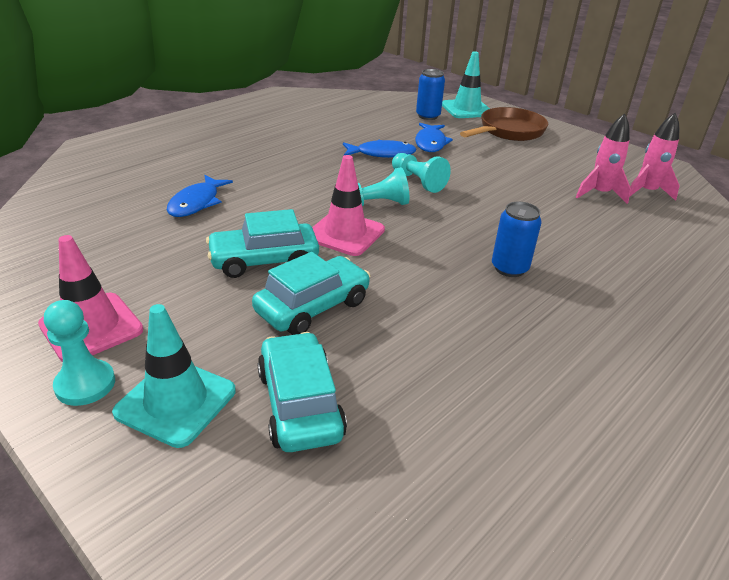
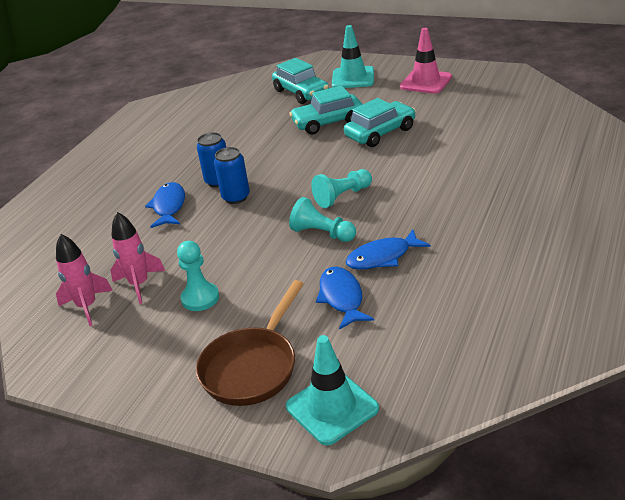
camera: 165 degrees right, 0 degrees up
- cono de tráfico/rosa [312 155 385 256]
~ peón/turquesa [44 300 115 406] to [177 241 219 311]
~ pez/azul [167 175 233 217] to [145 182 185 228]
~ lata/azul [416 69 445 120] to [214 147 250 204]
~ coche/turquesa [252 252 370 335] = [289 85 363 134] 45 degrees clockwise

##########

:: WHAT IS BEING ASKED ::
Please output the entire listing above verbatim and omit its images.

:: REPLY ::
camera: 165 degrees right, 0 degrees up
- cono de tráfico/rosa [312 155 385 256]
~ peón/turquesa [44 300 115 406] to [177 241 219 311]
~ pez/azul [167 175 233 217] to [145 182 185 228]
~ lata/azul [416 69 445 120] to [214 147 250 204]
~ coche/turquesa [252 252 370 335] = [289 85 363 134] 45 degrees clockwise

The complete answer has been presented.